The task:
All of the data must be written out verbatim, with pictures excluded.

Material provided: Begin

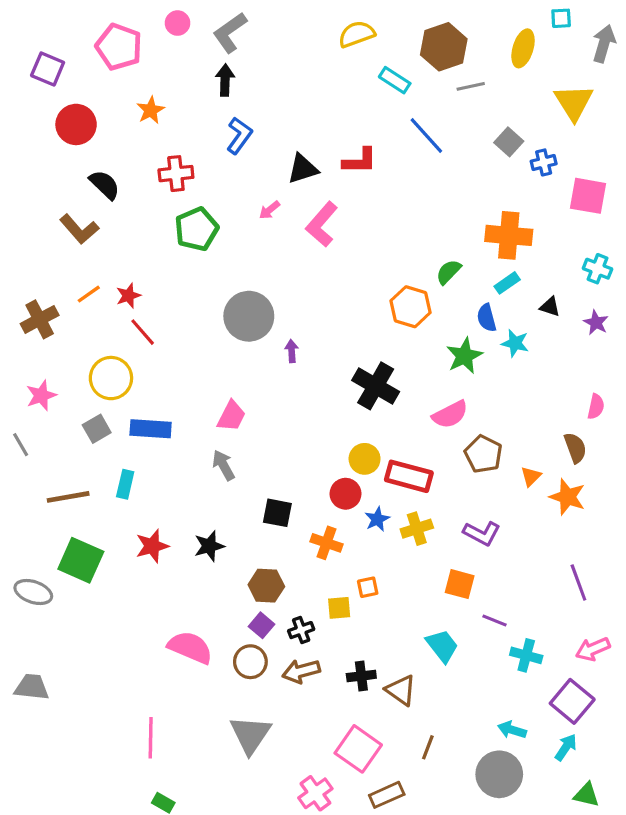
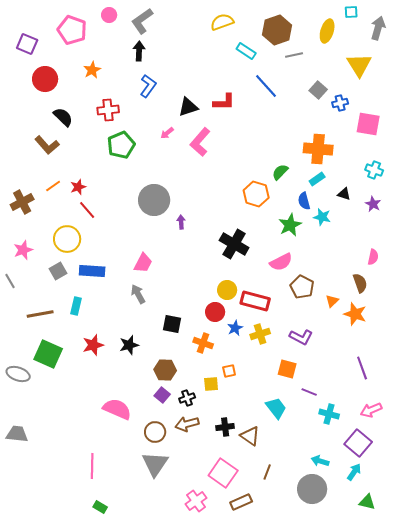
brown circle: (250, 662) -> (155, 432), moved

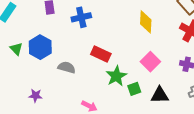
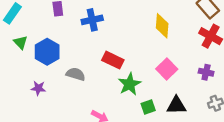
green triangle: (16, 49) -> (21, 42), moved
green square: (134, 89) -> (148, 107), moved
purple star: (35, 96) -> (38, 88), moved

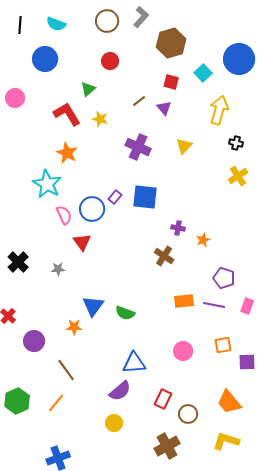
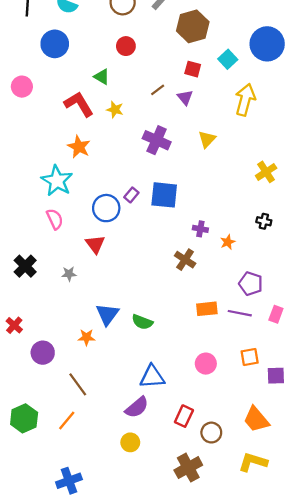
green triangle: (88, 89) -> (102, 77), turned -49
black cross: (236, 143) -> (264, 221), moved
pink semicircle: (64, 215) -> (55, 219), moved

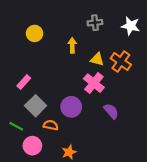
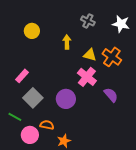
gray cross: (95, 23) -> (88, 21), turned 32
purple semicircle: (111, 111) -> (111, 95), moved
orange semicircle: (51, 125) -> (47, 125), moved

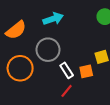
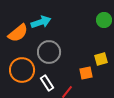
cyan arrow: (53, 19) -> (41, 22), moved
white rectangle: (67, 70) -> (47, 83), moved

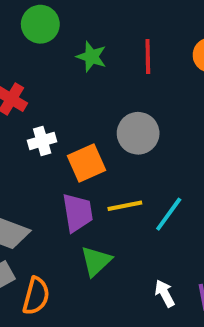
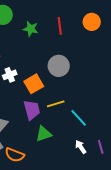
cyan line: (169, 214) -> (79, 118), moved, turned -72
green triangle: (96, 261) -> (44, 134), turned 30
orange semicircle: (36, 296) -> (15, 155), turned 102

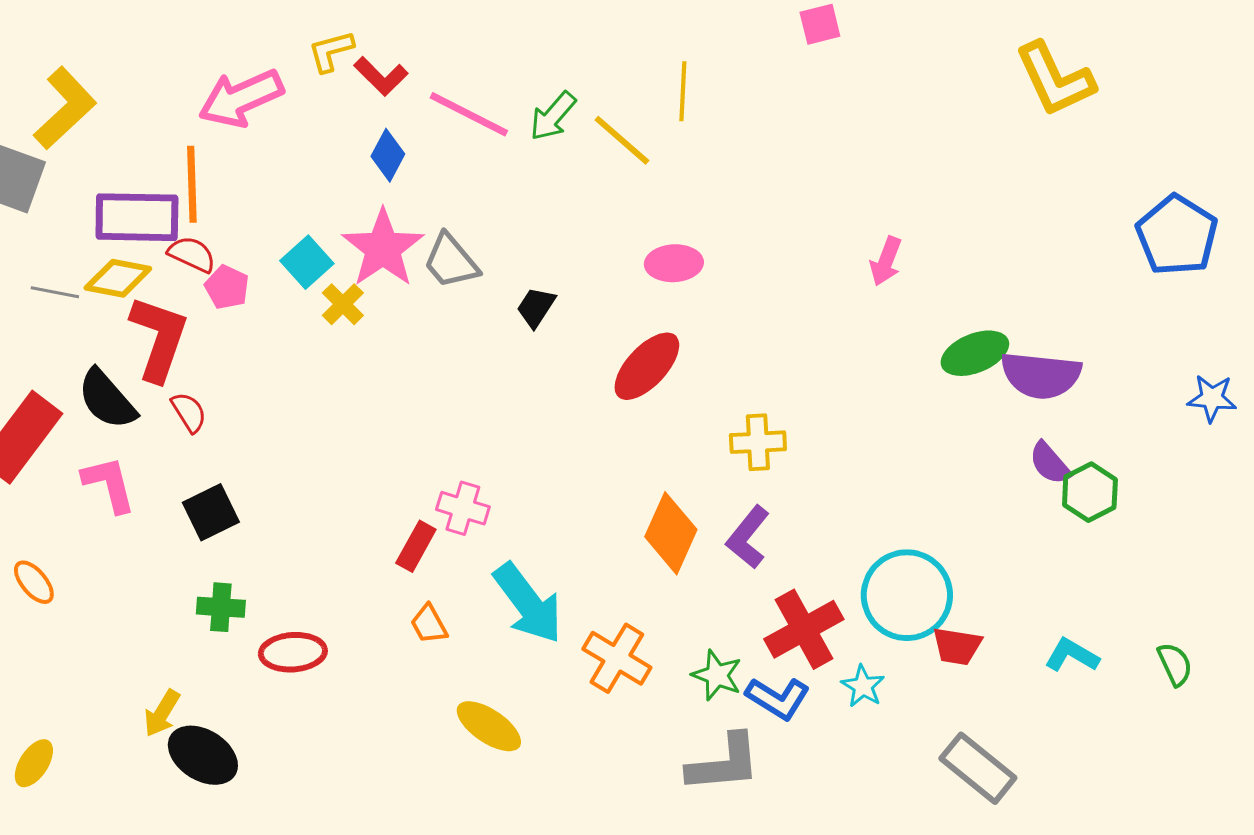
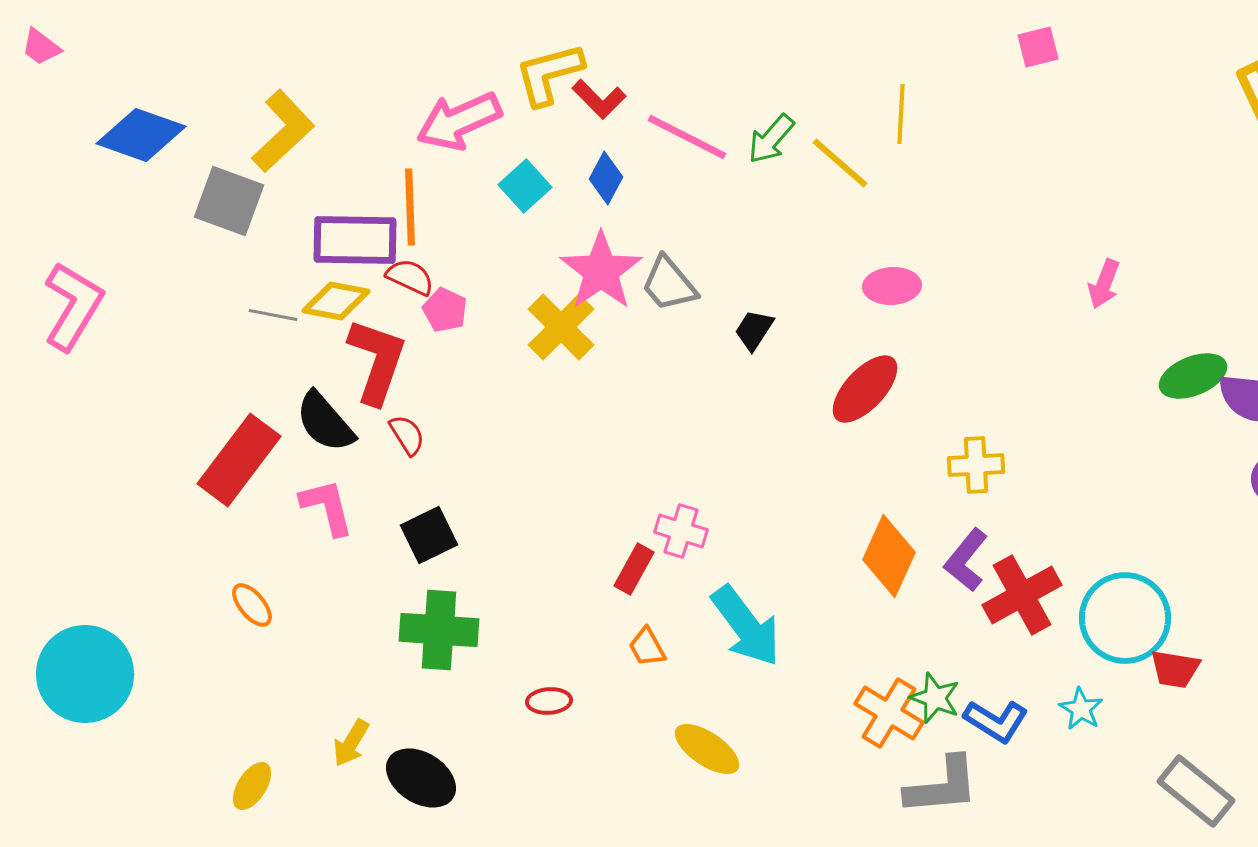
yellow L-shape: (331, 51) -> (549, 74), size x1.5
cyan square: (307, 262) -> (525, 186), moved
yellow cross: (343, 304) -> (561, 327), size x1.6
green cross: (221, 607) -> (439, 630), size x1.6
red cross: (804, 629) -> (1022, 595), moved
red ellipse: (293, 652) -> (549, 701), moved, size x0.7
orange cross: (617, 658) -> (889, 713), moved
yellow arrow: (162, 713) -> (351, 743), moved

Material provided: End

Answer for this exercise:
brown circle: (250, 662) -> (155, 432), moved

green triangle: (16, 49) -> (21, 42), moved
green square: (134, 89) -> (148, 107), moved
purple star: (35, 96) -> (38, 88), moved

green triangle: (88, 89) -> (102, 77), turned -49
black cross: (236, 143) -> (264, 221), moved
pink semicircle: (64, 215) -> (55, 219), moved

gray cross: (95, 23) -> (88, 21), turned 32
purple semicircle: (111, 111) -> (111, 95), moved
orange semicircle: (51, 125) -> (47, 125), moved

cyan arrow: (53, 19) -> (41, 22), moved
white rectangle: (67, 70) -> (47, 83), moved

cyan line: (169, 214) -> (79, 118), moved, turned -72
green triangle: (96, 261) -> (44, 134), turned 30
orange semicircle: (36, 296) -> (15, 155), turned 102

yellow L-shape: (331, 51) -> (549, 74), size x1.5
cyan square: (307, 262) -> (525, 186), moved
yellow cross: (343, 304) -> (561, 327), size x1.6
green cross: (221, 607) -> (439, 630), size x1.6
red cross: (804, 629) -> (1022, 595), moved
red ellipse: (293, 652) -> (549, 701), moved, size x0.7
orange cross: (617, 658) -> (889, 713), moved
yellow arrow: (162, 713) -> (351, 743), moved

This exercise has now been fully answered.